**TASK ITEM:**
Check each line of the data for "plus", and copy the ones that have it.

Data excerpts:

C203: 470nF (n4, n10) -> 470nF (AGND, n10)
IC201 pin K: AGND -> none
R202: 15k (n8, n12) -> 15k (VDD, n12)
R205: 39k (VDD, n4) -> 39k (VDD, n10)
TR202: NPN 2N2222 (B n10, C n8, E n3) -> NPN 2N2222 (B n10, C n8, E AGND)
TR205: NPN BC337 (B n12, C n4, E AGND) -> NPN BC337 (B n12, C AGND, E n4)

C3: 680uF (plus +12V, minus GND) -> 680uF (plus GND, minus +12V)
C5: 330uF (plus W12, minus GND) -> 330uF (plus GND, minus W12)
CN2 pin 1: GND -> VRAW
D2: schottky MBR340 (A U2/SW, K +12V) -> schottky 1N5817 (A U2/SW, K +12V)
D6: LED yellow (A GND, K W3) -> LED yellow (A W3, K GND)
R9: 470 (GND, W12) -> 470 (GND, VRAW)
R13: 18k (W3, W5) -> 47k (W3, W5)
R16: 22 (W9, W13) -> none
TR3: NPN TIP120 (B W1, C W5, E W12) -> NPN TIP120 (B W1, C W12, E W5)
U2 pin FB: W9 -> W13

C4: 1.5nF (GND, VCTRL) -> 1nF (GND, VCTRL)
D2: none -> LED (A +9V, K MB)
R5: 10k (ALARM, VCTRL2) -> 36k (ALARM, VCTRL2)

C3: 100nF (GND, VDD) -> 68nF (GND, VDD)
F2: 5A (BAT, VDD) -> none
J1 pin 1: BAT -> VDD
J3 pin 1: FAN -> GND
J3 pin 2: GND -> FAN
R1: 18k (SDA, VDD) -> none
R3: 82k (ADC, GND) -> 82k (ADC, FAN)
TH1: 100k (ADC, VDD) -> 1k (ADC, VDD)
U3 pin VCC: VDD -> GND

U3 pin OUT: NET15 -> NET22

**ANSWER:**
C3: 680uF (plus +12V, minus GND) -> 680uF (plus GND, minus +12V)
C5: 330uF (plus W12, minus GND) -> 330uF (plus GND, minus W12)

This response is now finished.